Retype, without changes or pictures, only the lines that begin at the one containing "golden cone shape 681" and end at the last line of the records that follow.

**Recorded information:**
———
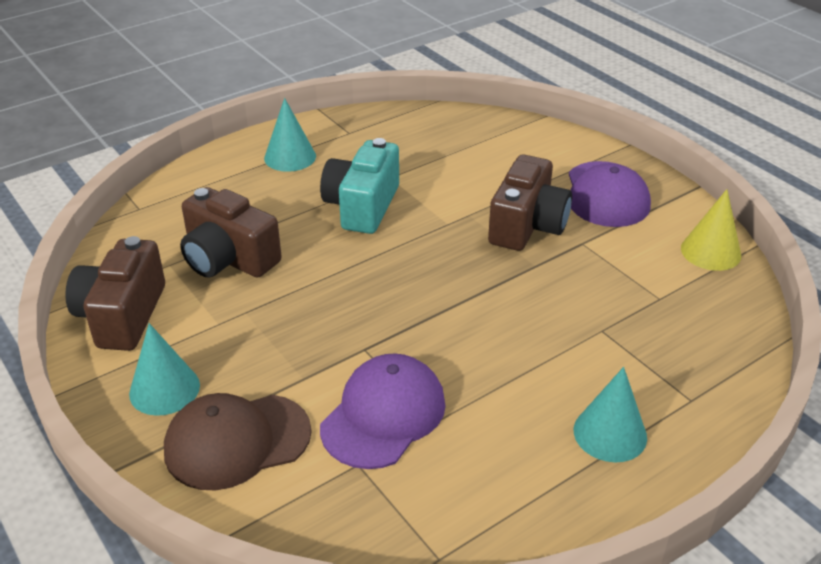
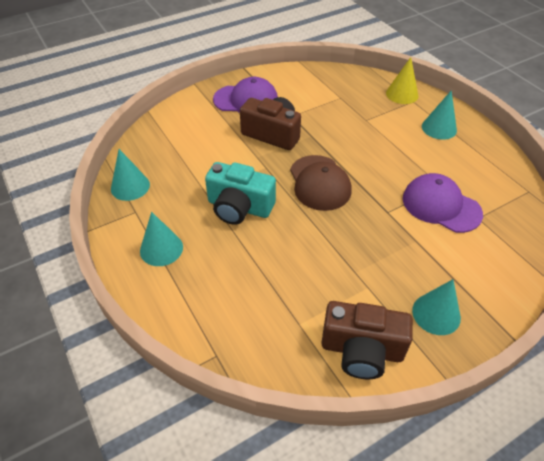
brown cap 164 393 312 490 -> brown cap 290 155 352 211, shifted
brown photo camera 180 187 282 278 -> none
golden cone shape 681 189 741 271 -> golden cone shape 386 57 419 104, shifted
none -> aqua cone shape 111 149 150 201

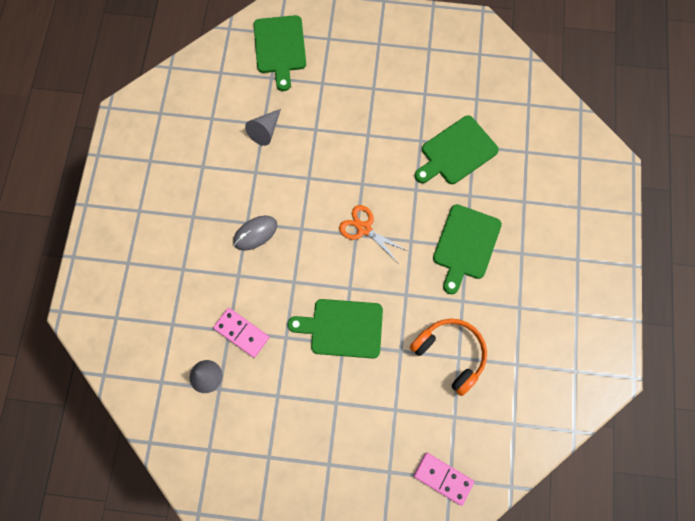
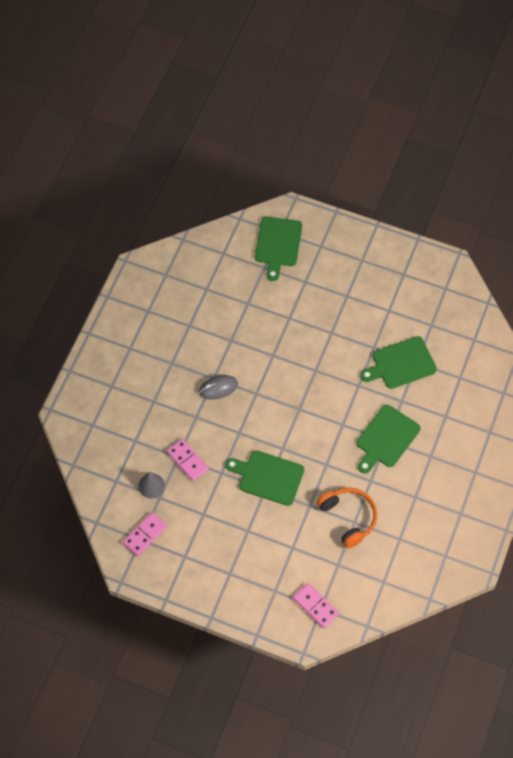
ash-grey cone shape 245 109 281 146 -> none
orange pair of scissors 339 205 407 262 -> none
none -> rose-pink domino 123 512 167 556

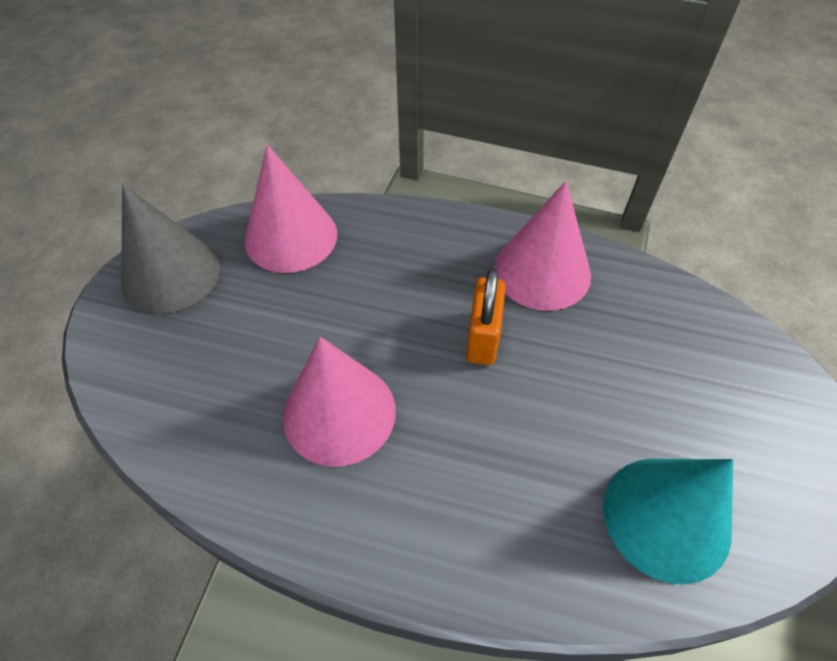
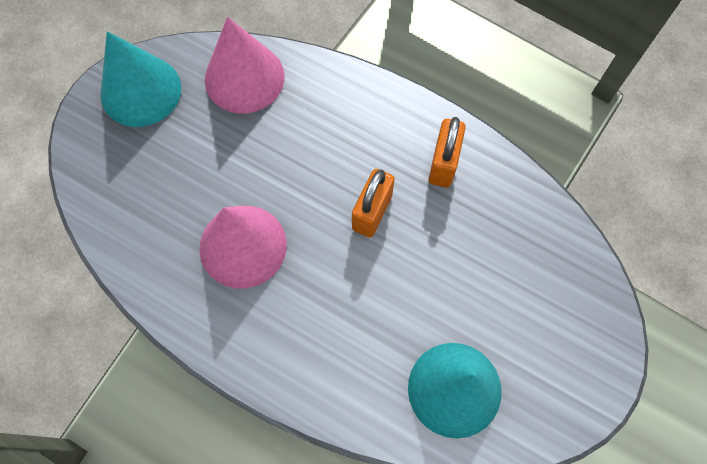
ash-grey cone shape 121 184 220 314 -> aqua cone shape 100 31 181 127
rose-pink cone shape 494 181 591 311 -> orange small lock 429 117 466 188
———
**Expected answer:**
golden cone shape 681 189 741 271 -> golden cone shape 386 57 419 104, shifted
none -> aqua cone shape 111 149 150 201

ash-grey cone shape 245 109 281 146 -> none
orange pair of scissors 339 205 407 262 -> none
none -> rose-pink domino 123 512 167 556

ash-grey cone shape 121 184 220 314 -> aqua cone shape 100 31 181 127
rose-pink cone shape 494 181 591 311 -> orange small lock 429 117 466 188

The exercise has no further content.